**WHAT YOU ARE ASKED TO DO**
Transcribe the lines below verbatim, omitting the pictures.

**RECORD EXCERPTS**
::::

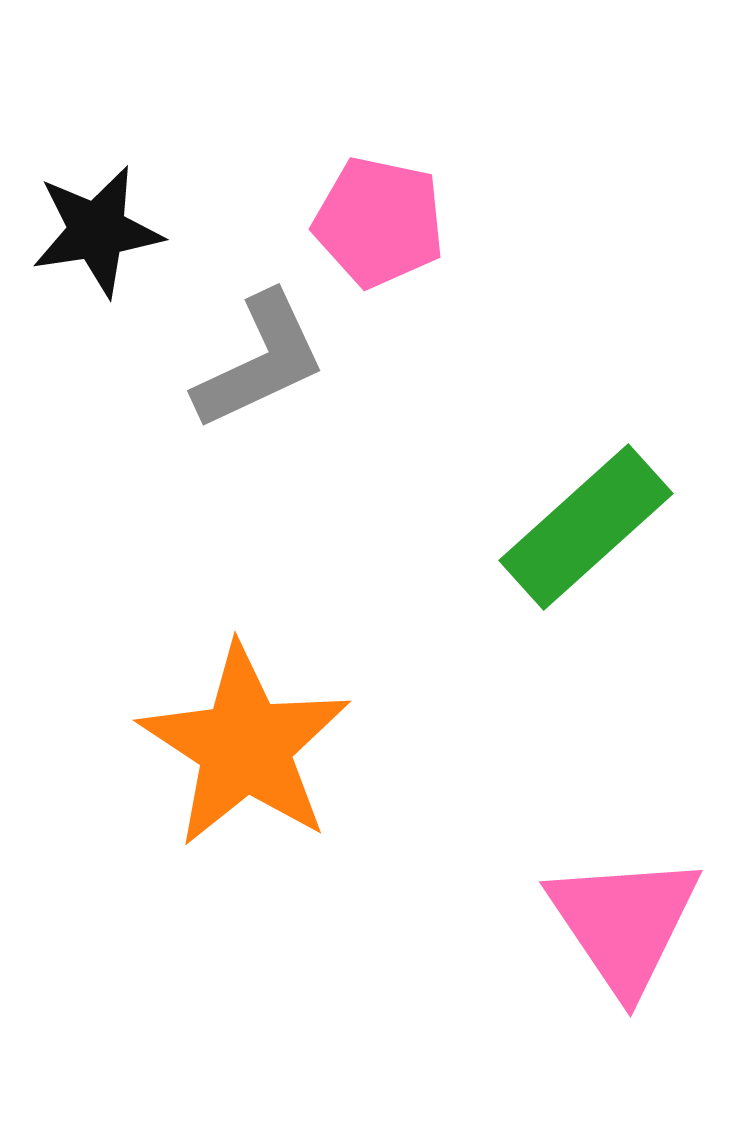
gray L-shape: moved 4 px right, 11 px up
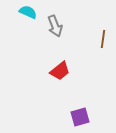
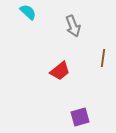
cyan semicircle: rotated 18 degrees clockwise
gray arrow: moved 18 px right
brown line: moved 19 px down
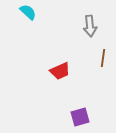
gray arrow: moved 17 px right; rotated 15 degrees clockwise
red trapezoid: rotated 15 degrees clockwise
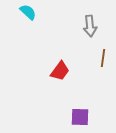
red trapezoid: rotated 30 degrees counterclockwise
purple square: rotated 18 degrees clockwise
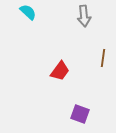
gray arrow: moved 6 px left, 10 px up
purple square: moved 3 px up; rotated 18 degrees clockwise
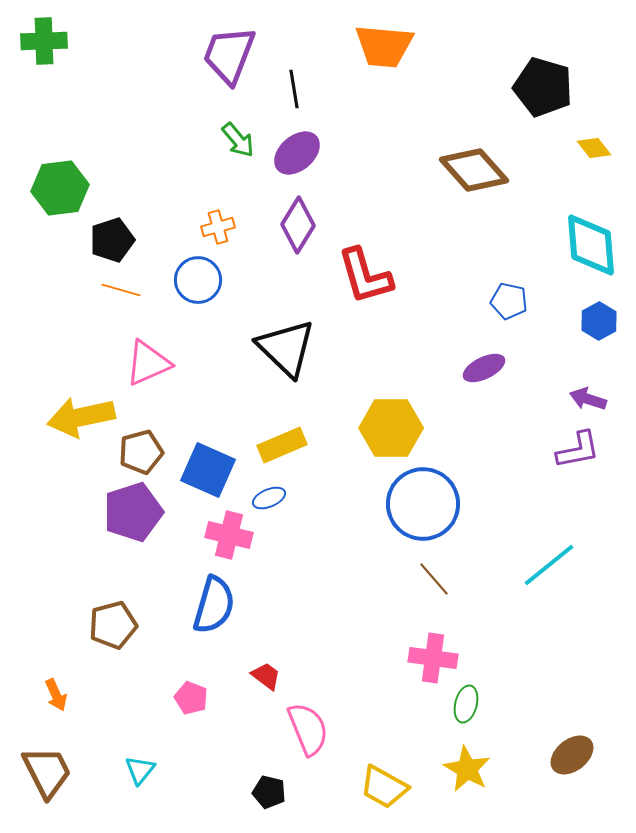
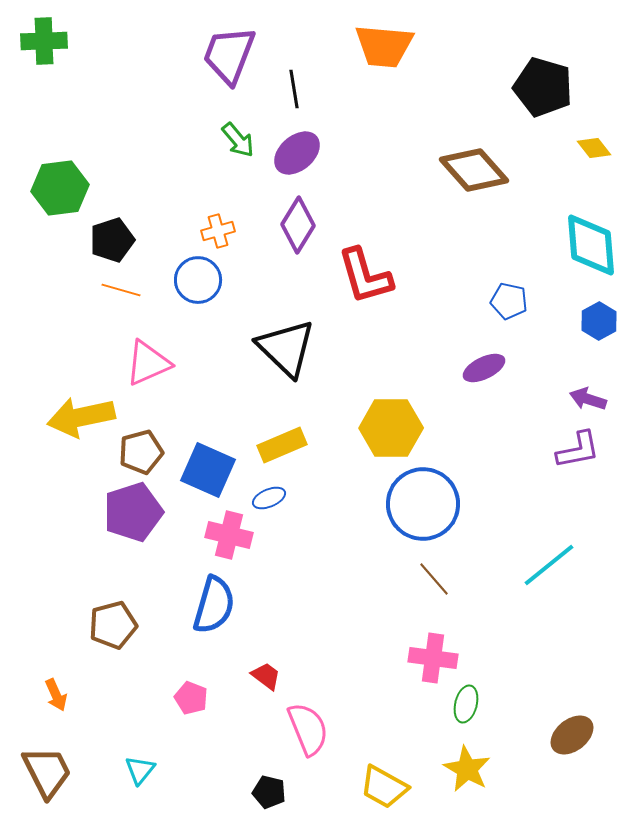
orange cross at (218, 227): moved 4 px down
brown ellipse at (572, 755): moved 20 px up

::::

**EXERCISE SOLUTION**
gray L-shape: moved 4 px right, 11 px up
cyan semicircle: rotated 18 degrees clockwise
gray arrow: moved 18 px right
brown line: moved 19 px down
gray arrow: moved 17 px right; rotated 15 degrees clockwise
red trapezoid: rotated 15 degrees clockwise
red trapezoid: rotated 30 degrees counterclockwise
purple square: rotated 18 degrees clockwise
gray arrow: moved 6 px left, 10 px up
purple square: moved 3 px up; rotated 18 degrees clockwise
orange cross at (218, 227): moved 4 px down
brown ellipse at (572, 755): moved 20 px up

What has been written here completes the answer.